[Scene edit records]
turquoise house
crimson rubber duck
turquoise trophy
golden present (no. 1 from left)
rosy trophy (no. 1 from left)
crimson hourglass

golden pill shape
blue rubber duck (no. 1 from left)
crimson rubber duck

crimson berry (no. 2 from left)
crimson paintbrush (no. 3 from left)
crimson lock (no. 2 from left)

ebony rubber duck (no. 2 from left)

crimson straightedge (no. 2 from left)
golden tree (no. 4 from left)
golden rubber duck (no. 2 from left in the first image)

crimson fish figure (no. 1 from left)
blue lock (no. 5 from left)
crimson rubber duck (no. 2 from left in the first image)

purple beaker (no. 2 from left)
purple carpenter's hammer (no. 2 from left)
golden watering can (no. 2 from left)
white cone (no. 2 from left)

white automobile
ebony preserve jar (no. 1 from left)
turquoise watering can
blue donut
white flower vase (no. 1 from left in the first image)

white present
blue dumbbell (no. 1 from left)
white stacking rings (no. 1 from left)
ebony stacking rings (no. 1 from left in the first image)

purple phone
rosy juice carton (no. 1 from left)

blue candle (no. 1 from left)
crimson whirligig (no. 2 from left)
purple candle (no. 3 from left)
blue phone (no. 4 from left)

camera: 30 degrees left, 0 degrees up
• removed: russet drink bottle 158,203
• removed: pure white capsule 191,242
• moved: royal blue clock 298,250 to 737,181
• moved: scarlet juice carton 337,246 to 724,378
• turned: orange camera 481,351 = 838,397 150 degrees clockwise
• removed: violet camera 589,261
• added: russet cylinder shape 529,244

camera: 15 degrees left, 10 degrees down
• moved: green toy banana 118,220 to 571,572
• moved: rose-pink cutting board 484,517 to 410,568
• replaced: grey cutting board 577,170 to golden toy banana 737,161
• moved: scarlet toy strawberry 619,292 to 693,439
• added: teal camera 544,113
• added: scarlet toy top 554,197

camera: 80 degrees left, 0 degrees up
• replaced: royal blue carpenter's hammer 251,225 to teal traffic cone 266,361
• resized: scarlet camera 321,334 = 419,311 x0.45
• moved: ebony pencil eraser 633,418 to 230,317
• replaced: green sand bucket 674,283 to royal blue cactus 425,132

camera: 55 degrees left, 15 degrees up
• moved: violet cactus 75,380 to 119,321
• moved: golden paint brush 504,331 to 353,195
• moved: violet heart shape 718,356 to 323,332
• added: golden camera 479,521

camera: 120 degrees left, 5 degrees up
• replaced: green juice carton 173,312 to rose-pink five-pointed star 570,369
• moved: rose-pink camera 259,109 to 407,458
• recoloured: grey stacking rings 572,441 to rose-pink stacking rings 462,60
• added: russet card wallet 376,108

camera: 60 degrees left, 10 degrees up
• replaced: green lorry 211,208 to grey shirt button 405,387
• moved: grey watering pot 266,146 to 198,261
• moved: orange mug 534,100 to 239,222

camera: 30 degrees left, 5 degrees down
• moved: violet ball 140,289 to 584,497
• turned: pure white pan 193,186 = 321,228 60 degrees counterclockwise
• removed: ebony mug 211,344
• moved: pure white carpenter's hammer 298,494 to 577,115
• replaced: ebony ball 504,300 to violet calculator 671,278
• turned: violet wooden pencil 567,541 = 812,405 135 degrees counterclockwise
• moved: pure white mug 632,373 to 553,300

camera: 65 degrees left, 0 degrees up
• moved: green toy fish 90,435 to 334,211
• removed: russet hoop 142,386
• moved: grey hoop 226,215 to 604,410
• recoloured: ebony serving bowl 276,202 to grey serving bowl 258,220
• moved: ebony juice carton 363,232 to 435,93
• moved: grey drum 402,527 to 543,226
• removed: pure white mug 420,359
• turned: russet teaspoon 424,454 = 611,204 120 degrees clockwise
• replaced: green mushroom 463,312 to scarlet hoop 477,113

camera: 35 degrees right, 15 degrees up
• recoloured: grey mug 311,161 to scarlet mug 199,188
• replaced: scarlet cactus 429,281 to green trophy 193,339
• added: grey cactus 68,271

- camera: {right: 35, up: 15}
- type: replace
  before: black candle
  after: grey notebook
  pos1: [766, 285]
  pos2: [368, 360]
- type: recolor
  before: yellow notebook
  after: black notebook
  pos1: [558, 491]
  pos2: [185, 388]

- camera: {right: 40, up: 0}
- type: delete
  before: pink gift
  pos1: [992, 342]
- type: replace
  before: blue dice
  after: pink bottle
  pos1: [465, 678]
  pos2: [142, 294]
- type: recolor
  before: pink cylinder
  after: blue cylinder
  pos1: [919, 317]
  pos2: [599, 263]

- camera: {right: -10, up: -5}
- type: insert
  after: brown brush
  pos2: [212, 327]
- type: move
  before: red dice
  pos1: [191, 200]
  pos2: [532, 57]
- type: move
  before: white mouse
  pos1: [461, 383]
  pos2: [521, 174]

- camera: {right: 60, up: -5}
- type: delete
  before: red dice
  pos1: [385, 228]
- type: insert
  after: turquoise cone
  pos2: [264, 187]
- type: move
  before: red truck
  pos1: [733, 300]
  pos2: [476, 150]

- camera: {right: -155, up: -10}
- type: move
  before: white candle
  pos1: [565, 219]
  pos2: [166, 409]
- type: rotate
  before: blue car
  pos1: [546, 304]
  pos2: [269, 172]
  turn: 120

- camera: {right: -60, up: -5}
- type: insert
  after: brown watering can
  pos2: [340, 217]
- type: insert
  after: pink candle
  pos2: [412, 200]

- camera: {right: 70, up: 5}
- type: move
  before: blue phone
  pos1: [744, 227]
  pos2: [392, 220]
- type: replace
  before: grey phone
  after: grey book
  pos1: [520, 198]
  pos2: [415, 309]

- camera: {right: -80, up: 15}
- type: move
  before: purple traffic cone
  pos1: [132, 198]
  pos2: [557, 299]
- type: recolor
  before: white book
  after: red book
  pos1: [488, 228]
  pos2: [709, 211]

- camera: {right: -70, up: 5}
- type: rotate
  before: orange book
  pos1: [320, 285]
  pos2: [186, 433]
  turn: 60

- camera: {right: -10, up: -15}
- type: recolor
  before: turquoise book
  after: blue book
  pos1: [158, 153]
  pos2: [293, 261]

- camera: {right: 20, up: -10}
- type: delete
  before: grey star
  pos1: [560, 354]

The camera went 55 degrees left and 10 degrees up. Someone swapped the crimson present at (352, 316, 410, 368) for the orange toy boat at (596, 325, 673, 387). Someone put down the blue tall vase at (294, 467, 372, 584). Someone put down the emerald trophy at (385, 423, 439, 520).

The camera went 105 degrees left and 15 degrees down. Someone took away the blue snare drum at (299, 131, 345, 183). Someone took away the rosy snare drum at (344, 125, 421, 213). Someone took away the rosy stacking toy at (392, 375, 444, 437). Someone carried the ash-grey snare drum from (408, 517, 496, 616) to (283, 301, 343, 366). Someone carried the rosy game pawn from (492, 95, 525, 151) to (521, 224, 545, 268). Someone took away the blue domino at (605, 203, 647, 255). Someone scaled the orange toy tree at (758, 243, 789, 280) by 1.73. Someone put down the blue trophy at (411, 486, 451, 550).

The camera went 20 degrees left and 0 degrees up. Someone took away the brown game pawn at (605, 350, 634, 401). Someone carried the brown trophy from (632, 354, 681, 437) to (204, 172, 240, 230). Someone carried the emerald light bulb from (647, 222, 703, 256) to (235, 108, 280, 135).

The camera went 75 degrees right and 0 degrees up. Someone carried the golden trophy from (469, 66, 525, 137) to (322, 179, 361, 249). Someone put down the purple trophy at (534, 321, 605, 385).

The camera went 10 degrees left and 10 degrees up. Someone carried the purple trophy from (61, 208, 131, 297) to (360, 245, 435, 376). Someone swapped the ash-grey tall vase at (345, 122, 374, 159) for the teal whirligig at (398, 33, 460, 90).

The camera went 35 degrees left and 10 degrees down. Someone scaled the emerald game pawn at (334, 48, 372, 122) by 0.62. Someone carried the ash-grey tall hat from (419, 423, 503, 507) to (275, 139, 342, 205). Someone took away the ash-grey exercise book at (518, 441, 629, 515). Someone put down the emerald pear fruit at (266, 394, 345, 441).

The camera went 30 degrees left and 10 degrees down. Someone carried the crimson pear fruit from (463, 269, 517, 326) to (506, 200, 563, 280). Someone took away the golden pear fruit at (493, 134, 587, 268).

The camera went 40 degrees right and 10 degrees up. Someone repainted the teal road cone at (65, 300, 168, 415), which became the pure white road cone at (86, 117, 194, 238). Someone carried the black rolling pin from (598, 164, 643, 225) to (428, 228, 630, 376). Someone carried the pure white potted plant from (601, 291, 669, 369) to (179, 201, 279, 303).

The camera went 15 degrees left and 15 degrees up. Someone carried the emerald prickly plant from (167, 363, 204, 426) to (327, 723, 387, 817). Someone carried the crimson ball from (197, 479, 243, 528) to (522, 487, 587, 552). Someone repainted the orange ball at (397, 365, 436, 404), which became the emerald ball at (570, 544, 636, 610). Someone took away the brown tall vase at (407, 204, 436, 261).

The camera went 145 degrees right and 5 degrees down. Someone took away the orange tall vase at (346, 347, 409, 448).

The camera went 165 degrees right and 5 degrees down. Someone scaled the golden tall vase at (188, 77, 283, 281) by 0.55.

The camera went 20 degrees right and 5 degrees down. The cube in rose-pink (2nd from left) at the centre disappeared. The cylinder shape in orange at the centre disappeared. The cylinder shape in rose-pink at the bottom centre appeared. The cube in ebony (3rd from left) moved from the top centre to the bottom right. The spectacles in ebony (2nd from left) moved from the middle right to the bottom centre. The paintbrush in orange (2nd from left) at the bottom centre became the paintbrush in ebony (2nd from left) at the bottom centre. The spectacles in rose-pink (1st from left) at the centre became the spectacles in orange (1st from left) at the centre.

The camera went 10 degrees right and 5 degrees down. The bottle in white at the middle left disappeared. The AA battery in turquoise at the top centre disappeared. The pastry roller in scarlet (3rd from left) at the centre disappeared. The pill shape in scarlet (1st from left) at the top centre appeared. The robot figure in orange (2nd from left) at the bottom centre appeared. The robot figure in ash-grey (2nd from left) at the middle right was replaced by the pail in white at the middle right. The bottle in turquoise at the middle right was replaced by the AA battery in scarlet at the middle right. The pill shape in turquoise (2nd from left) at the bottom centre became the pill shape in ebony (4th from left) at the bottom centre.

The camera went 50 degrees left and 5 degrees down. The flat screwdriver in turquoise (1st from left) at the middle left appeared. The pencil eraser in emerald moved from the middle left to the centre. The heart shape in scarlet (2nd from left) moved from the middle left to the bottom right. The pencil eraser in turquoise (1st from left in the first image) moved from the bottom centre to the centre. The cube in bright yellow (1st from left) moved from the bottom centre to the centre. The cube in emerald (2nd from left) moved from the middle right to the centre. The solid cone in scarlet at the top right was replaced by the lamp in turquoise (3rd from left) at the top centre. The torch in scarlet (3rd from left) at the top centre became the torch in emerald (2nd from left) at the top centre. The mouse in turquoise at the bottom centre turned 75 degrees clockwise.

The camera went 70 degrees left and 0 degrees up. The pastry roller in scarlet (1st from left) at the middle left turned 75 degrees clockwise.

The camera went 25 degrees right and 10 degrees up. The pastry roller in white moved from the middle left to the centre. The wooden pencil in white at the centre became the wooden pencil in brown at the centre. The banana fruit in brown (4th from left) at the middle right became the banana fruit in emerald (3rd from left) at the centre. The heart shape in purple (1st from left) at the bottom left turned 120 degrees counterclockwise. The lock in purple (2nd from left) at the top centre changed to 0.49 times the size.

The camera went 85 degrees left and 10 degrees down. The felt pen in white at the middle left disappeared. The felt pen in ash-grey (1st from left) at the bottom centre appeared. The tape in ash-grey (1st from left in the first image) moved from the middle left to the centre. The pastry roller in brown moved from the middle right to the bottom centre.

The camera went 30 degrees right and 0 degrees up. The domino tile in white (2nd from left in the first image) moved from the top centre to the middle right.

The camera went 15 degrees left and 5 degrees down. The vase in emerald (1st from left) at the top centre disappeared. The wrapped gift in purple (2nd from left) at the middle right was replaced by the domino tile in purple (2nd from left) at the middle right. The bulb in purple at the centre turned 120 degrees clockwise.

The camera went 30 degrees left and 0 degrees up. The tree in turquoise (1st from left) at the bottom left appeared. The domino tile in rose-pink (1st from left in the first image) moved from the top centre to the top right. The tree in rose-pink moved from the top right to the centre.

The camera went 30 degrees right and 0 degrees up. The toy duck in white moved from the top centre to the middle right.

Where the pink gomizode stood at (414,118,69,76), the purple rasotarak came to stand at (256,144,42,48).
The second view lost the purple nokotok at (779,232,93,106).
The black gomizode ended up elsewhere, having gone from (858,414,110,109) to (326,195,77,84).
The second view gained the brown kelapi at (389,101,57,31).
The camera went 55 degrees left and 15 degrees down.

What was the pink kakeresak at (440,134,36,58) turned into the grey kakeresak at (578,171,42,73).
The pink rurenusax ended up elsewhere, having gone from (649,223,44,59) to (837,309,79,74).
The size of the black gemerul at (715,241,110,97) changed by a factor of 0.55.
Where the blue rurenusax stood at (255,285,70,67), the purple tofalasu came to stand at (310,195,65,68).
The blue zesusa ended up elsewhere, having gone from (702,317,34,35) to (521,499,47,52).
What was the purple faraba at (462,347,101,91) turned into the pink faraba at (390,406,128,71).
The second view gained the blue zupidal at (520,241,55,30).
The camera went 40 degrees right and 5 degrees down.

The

— Assignment —
Please transcribe exactly the lines above from the line that has "turquoise trophy" up to and including the line that has "rosy trophy (no. 1 from left)"; no other line belongs in the answer.

— Result for this task —
turquoise trophy
golden present (no. 1 from left)
rosy trophy (no. 1 from left)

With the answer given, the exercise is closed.